= Saved entries =
━━━━━━━━━━━━━━━━━━━━━━━━━━━━━━
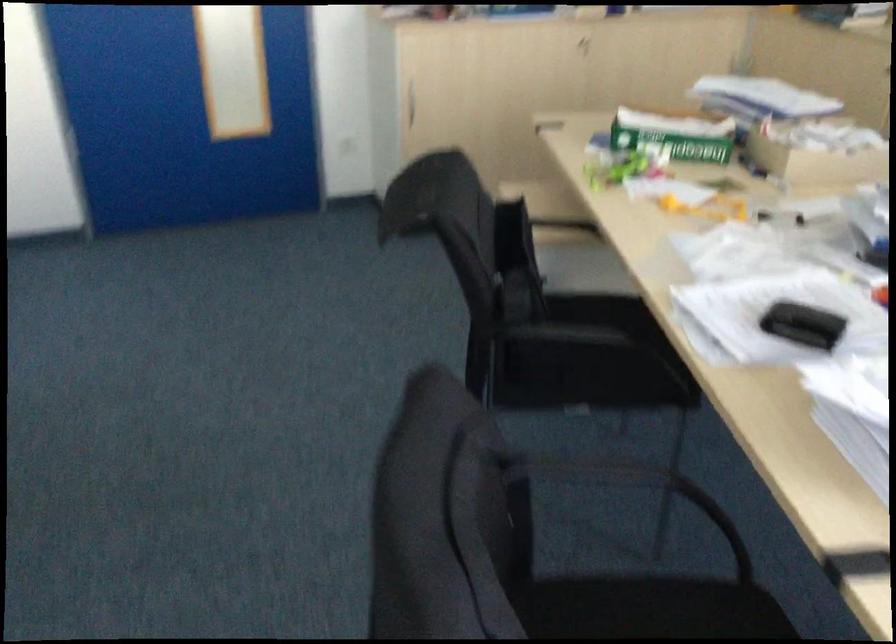
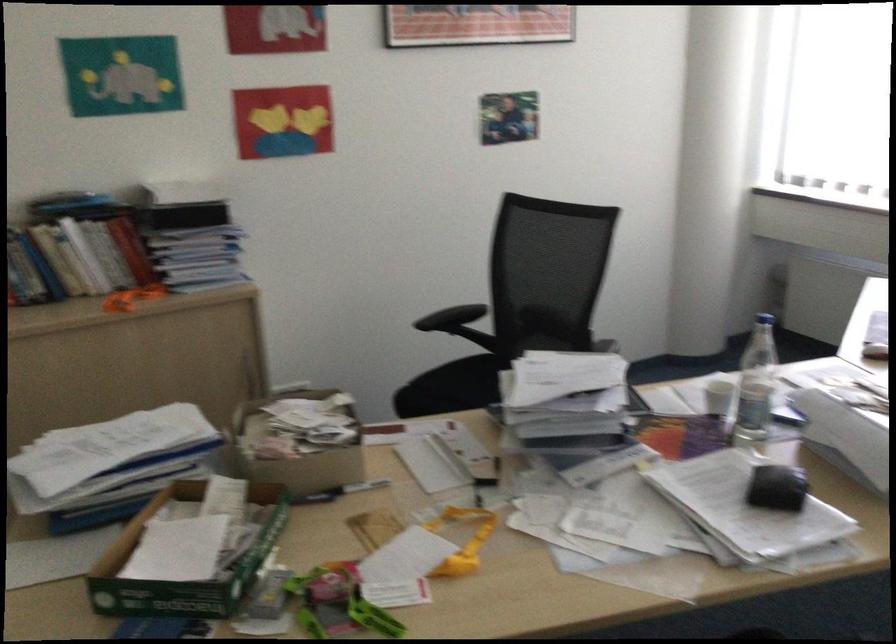
Where in the second image is the point corresponding to pixel 624 176 from the first image?

(345, 603)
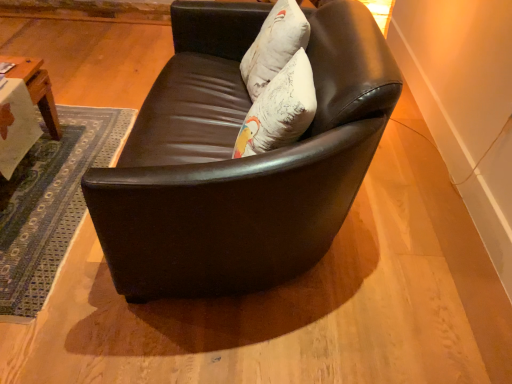
Locate an element on the screen. Image resolution: width=512 pixels, height=384 pixels. matte black couch at center is located at coordinates (239, 159).

What do you see at coordinates (239, 159) in the screenshot? This screenshot has width=512, height=384. I see `matte black couch at center` at bounding box center [239, 159].

Where is `white textured pillow at upper center`? This screenshot has width=512, height=384. white textured pillow at upper center is located at coordinates (274, 46).

Measure the distance between point (253, 62) and camera.

They are 5.47 feet apart.

Image resolution: width=512 pixels, height=384 pixels. What do you see at coordinates (274, 46) in the screenshot?
I see `white textured pillow at upper center` at bounding box center [274, 46].

You are a GUI agent. You are given a task and a screenshot of the screen. Output one action in this format:
    pyautogui.click(x=<x>, y=<y>)
    Task: Click on the matte black couch at center
    The image size is (512, 384).
    Given the screenshot: What is the action you would take?
    pyautogui.click(x=239, y=159)

Would you say matte black couch at center is to the left or to the right of white textured pillow at upper center in the picture?

matte black couch at center is to the left of white textured pillow at upper center.

Is matte black couch at center positioned in front of white textured pillow at upper center?

Yes, matte black couch at center is closer to the viewer.

Which is less distant, (x=174, y=45) or (x=304, y=37)?

Positioned in front is point (x=304, y=37).

From the image's perspective, between matte black couch at center and white textured pillow at upper center, which one is located above?

white textured pillow at upper center, from the image's perspective.

From a real-world perspective, is matte black couch at center above or below white textured pillow at upper center?

matte black couch at center is situated lower than white textured pillow at upper center in the real world.

Can you confirm if matte black couch at center is wider than white textured pillow at upper center?

Yes.

Does matte black couch at center have a lesser height compared to white textured pillow at upper center?

No.

Does matte black couch at center have a smaller size compared to white textured pillow at upper center?

Incorrect, matte black couch at center is not smaller in size than white textured pillow at upper center.

Which is correct: matte black couch at center is inside white textured pillow at upper center, or outside of it?

matte black couch at center cannot be found inside white textured pillow at upper center.

Is the surface of matte black couch at center in direct contact with white textured pillow at upper center?

There is a gap between matte black couch at center and white textured pillow at upper center.

Could you tell me if matte black couch at center is facing white textured pillow at upper center?

Yes, matte black couch at center is aimed at white textured pillow at upper center.

How many degrees apart are the facing directions of matte black couch at center and white textured pillow at upper center?

matte black couch at center and white textured pillow at upper center are facing 12.1 degrees away from each other.

How much distance is there between matte black couch at center and white textured pillow at upper center?

matte black couch at center and white textured pillow at upper center are 13.37 inches apart from each other.

This screenshot has height=384, width=512. I want to click on pillow above the matte black couch at center (from a real-world perspective), so click(x=274, y=46).

Visually, is white textured pillow at upper center positioned to the left or to the right of matte black couch at center?

Clearly, white textured pillow at upper center is on the right of matte black couch at center in the image.

Considering their positions, is white textured pillow at upper center located in front of or behind matte black couch at center?

In the image, white textured pillow at upper center appears behind matte black couch at center.

Is point (277, 3) closer to viewer compared to point (194, 104)?

That is False.

From the image's perspective, which is below, white textured pillow at upper center or matte black couch at center?

matte black couch at center, from the image's perspective.

From a real-world perspective, between white textured pillow at upper center and matte black couch at center, who is vertically lower?

In real-world perspective, matte black couch at center is lower.

Considering the sizes of objects white textured pillow at upper center and matte black couch at center in the image provided, who is thinner, white textured pillow at upper center or matte black couch at center?

white textured pillow at upper center.

Considering the relative sizes of white textured pillow at upper center and matte black couch at center in the image provided, is white textured pillow at upper center shorter than matte black couch at center?

Yes.

Looking at the image, does white textured pillow at upper center seem bigger or smaller compared to matte black couch at center?

Considering their sizes, white textured pillow at upper center takes up less space than matte black couch at center.

Is white textured pillow at upper center positioned beyond the bounds of matte black couch at center?

No.

Are white textured pillow at upper center and matte black couch at center located far from each other?

white textured pillow at upper center is near matte black couch at center, not far away.

Is white textured pillow at upper center facing towards matte black couch at center?

Yes, white textured pillow at upper center is aimed at matte black couch at center.

Measure the distance from white textured pillow at upper center to matte black couch at center.

The distance of white textured pillow at upper center from matte black couch at center is 13.37 inches.

Locate an element on the screen. studio couch lying below the white textured pillow at upper center (from the image's perspective) is located at coordinates (239, 159).

Where is `studio couch located on the left of white textured pillow at upper center`? studio couch located on the left of white textured pillow at upper center is located at coordinates (239, 159).

Where is `pillow on the right of matte black couch at center`? The width and height of the screenshot is (512, 384). pillow on the right of matte black couch at center is located at coordinates tap(274, 46).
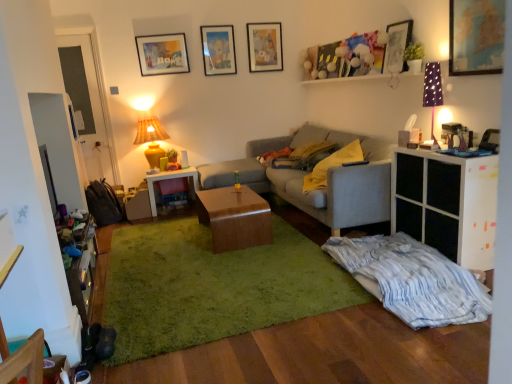
Where is `free space in front of glossy brown coffee table at center`? This screenshot has height=384, width=512. free space in front of glossy brown coffee table at center is located at coordinates (245, 260).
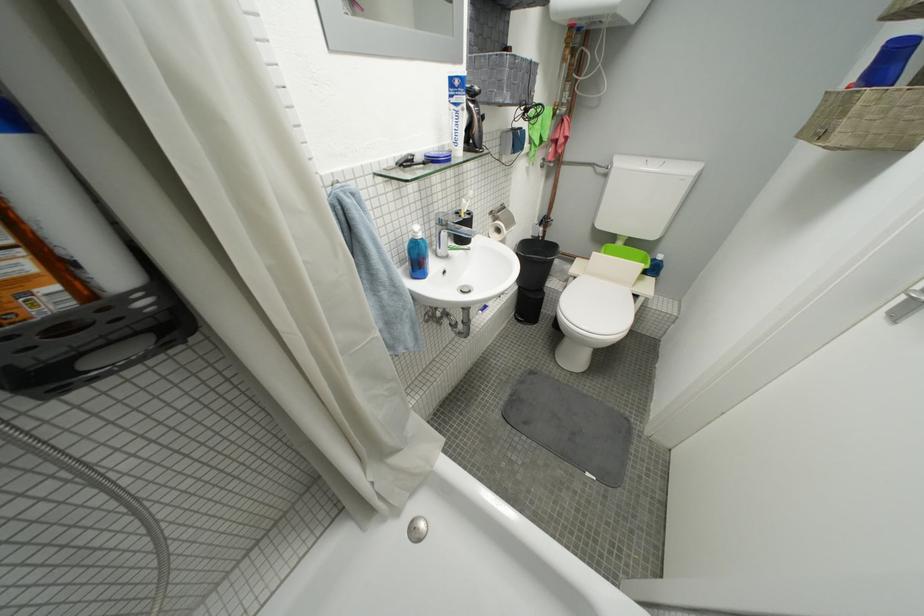
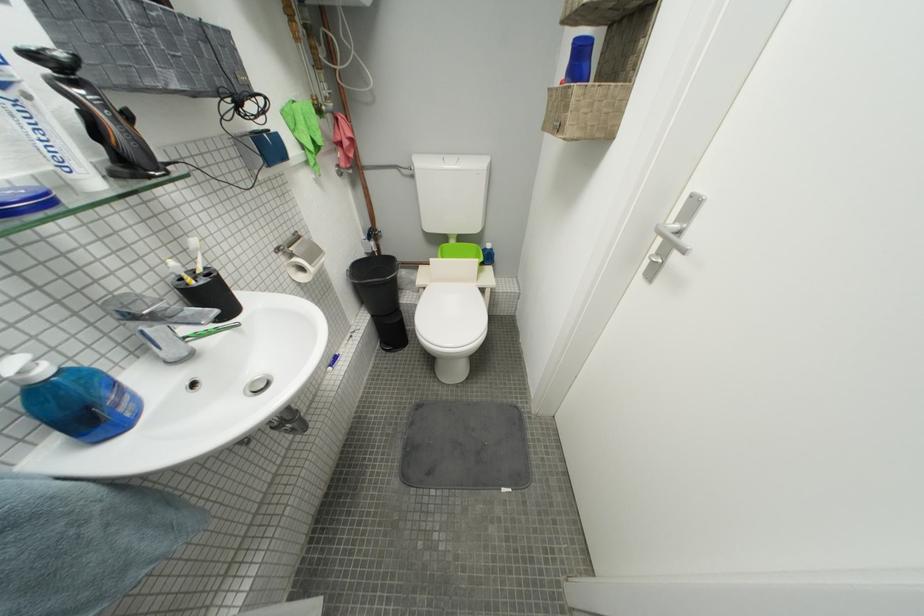
The point at (429, 238) is marked in the first image. Where is the corresponding point in the second image?

(53, 374)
━━━━━━━━━━━━━━━━━━━━━━━━━━━━━━
= Aim of the task =
Lay out every line of the saved entries above as a numbered list, leaving out blank lines. Omit the pictures from your answer.

= Output for this task =
1. Where in the second image is the point corresponding to pixel 624 176 from the first image?
2. (345, 603)
3. Locate an element on the screen. Image resolution: width=512 pixels, height=384 pixels. matte black couch at center is located at coordinates (239, 159).
4. What do you see at coordinates (239, 159) in the screenshot? This screenshot has width=512, height=384. I see `matte black couch at center` at bounding box center [239, 159].
5. Where is `white textured pillow at upper center`? This screenshot has width=512, height=384. white textured pillow at upper center is located at coordinates (274, 46).
6. Measure the distance between point (253, 62) and camera.
7. They are 5.47 feet apart.
8. Image resolution: width=512 pixels, height=384 pixels. What do you see at coordinates (274, 46) in the screenshot?
9. I see `white textured pillow at upper center` at bounding box center [274, 46].
10. You are a GUI agent. You are given a task and a screenshot of the screen. Output one action in this format:
11.     pyautogui.click(x=<x>, y=<y>)
12.     Task: Click on the matte black couch at center
13.     The image size is (512, 384).
14.     Given the screenshot: What is the action you would take?
15.     pyautogui.click(x=239, y=159)
16. Would you say matte black couch at center is to the left or to the right of white textured pillow at upper center in the picture?
17. matte black couch at center is to the left of white textured pillow at upper center.
18. Is matte black couch at center positioned in front of white textured pillow at upper center?
19. Yes, matte black couch at center is closer to the viewer.
20. Which is less distant, (x=174, y=45) or (x=304, y=37)?
21. Positioned in front is point (x=304, y=37).
22. From the image's perspective, between matte black couch at center and white textured pillow at upper center, which one is located above?
23. white textured pillow at upper center, from the image's perspective.
24. From a real-world perspective, is matte black couch at center above or below white textured pillow at upper center?
25. matte black couch at center is situated lower than white textured pillow at upper center in the real world.
26. Can you confirm if matte black couch at center is wider than white textured pillow at upper center?
27. Yes.
28. Does matte black couch at center have a lesser height compared to white textured pillow at upper center?
29. No.
30. Does matte black couch at center have a smaller size compared to white textured pillow at upper center?
31. Incorrect, matte black couch at center is not smaller in size than white textured pillow at upper center.
32. Which is correct: matte black couch at center is inside white textured pillow at upper center, or outside of it?
33. matte black couch at center cannot be found inside white textured pillow at upper center.
34. Is the surface of matte black couch at center in direct contact with white textured pillow at upper center?
35. There is a gap between matte black couch at center and white textured pillow at upper center.
36. Could you tell me if matte black couch at center is facing white textured pillow at upper center?
37. Yes, matte black couch at center is aimed at white textured pillow at upper center.
38. How many degrees apart are the facing directions of matte black couch at center and white textured pillow at upper center?
39. matte black couch at center and white textured pillow at upper center are facing 12.1 degrees away from each other.
40. How much distance is there between matte black couch at center and white textured pillow at upper center?
41. matte black couch at center and white textured pillow at upper center are 13.37 inches apart from each other.
42. This screenshot has height=384, width=512. I want to click on pillow above the matte black couch at center (from a real-world perspective), so click(x=274, y=46).
43. Visually, is white textured pillow at upper center positioned to the left or to the right of matte black couch at center?
44. Clearly, white textured pillow at upper center is on the right of matte black couch at center in the image.
45. Considering their positions, is white textured pillow at upper center located in front of or behind matte black couch at center?
46. In the image, white textured pillow at upper center appears behind matte black couch at center.
47. Is point (277, 3) closer to viewer compared to point (194, 104)?
48. That is False.
49. From the image's perspective, which is below, white textured pillow at upper center or matte black couch at center?
50. matte black couch at center, from the image's perspective.
51. From a real-world perspective, between white textured pillow at upper center and matte black couch at center, who is vertically lower?
52. In real-world perspective, matte black couch at center is lower.
53. Considering the sizes of objects white textured pillow at upper center and matte black couch at center in the image provided, who is thinner, white textured pillow at upper center or matte black couch at center?
54. white textured pillow at upper center.
55. Considering the relative sizes of white textured pillow at upper center and matte black couch at center in the image provided, is white textured pillow at upper center shorter than matte black couch at center?
56. Yes.
57. Looking at the image, does white textured pillow at upper center seem bigger or smaller compared to matte black couch at center?
58. Considering their sizes, white textured pillow at upper center takes up less space than matte black couch at center.
59. Is white textured pillow at upper center positioned beyond the bounds of matte black couch at center?
60. No.
61. Are white textured pillow at upper center and matte black couch at center located far from each other?
62. white textured pillow at upper center is near matte black couch at center, not far away.
63. Is white textured pillow at upper center facing towards matte black couch at center?
64. Yes, white textured pillow at upper center is aimed at matte black couch at center.
65. Measure the distance from white textured pillow at upper center to matte black couch at center.
66. The distance of white textured pillow at upper center from matte black couch at center is 13.37 inches.
67. Locate an element on the screen. studio couch lying below the white textured pillow at upper center (from the image's perspective) is located at coordinates (239, 159).
68. Where is `studio couch located on the left of white textured pillow at upper center`? studio couch located on the left of white textured pillow at upper center is located at coordinates (239, 159).
69. Where is `pillow on the right of matte black couch at center`? The width and height of the screenshot is (512, 384). pillow on the right of matte black couch at center is located at coordinates tap(274, 46).
70. Where is `free space in front of glossy brown coffee table at center`? This screenshot has height=384, width=512. free space in front of glossy brown coffee table at center is located at coordinates (245, 260).
71. The point at (429, 238) is marked in the first image. Where is the corresponding point in the second image?
72. (53, 374)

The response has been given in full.